▸ PROBLEM STATEMENT:
Output every one of the records below verbatim, preserving each line, blank line, indent, and character.

▸ MATERIAL TO PROCESS:

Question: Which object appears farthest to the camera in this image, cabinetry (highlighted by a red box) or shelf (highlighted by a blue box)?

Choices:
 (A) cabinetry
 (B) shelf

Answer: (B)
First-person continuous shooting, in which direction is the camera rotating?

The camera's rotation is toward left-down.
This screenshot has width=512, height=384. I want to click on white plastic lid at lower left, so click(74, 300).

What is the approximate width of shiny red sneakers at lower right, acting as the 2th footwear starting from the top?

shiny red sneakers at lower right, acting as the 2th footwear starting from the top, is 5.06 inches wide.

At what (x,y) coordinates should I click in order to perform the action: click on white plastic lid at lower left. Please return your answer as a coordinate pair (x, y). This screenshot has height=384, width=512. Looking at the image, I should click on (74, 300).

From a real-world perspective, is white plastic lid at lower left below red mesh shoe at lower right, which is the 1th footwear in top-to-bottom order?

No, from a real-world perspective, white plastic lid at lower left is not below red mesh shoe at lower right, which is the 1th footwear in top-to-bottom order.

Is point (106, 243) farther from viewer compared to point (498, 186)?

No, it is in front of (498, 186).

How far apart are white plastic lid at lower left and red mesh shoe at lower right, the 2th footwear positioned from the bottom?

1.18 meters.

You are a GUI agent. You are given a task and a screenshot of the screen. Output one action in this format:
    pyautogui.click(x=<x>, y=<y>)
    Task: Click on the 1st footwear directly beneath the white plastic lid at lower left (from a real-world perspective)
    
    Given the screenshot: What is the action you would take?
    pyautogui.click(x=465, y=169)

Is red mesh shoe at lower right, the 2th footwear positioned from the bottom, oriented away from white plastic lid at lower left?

▸ THE REPLY:
Question: Which object appears farthest to the camera in this image, cabinetry (highlighted by a red box) or shelf (highlighted by a blue box)?

Choices:
 (A) cabinetry
 (B) shelf

Answer: (B)
First-person continuous shooting, in which direction is the camera rotating?

The camera's rotation is toward left-down.
This screenshot has width=512, height=384. I want to click on white plastic lid at lower left, so click(74, 300).

What is the approximate width of shiny red sneakers at lower right, acting as the 2th footwear starting from the top?

shiny red sneakers at lower right, acting as the 2th footwear starting from the top, is 5.06 inches wide.

At what (x,y) coordinates should I click in order to perform the action: click on white plastic lid at lower left. Please return your answer as a coordinate pair (x, y). This screenshot has height=384, width=512. Looking at the image, I should click on (74, 300).

From a real-world perspective, is white plastic lid at lower left below red mesh shoe at lower right, which is the 1th footwear in top-to-bottom order?

No, from a real-world perspective, white plastic lid at lower left is not below red mesh shoe at lower right, which is the 1th footwear in top-to-bottom order.

Is point (106, 243) farther from viewer compared to point (498, 186)?

No, it is in front of (498, 186).

How far apart are white plastic lid at lower left and red mesh shoe at lower right, the 2th footwear positioned from the bottom?

1.18 meters.

You are a GUI agent. You are given a task and a screenshot of the screen. Output one action in this format:
    pyautogui.click(x=<x>, y=<y>)
    Task: Click on the 1st footwear directly beneath the white plastic lid at lower left (from a real-world perspective)
    
    Given the screenshot: What is the action you would take?
    pyautogui.click(x=465, y=169)

Is red mesh shoe at lower right, the 2th footwear positioned from the bottom, oriented away from white plastic lid at lower left?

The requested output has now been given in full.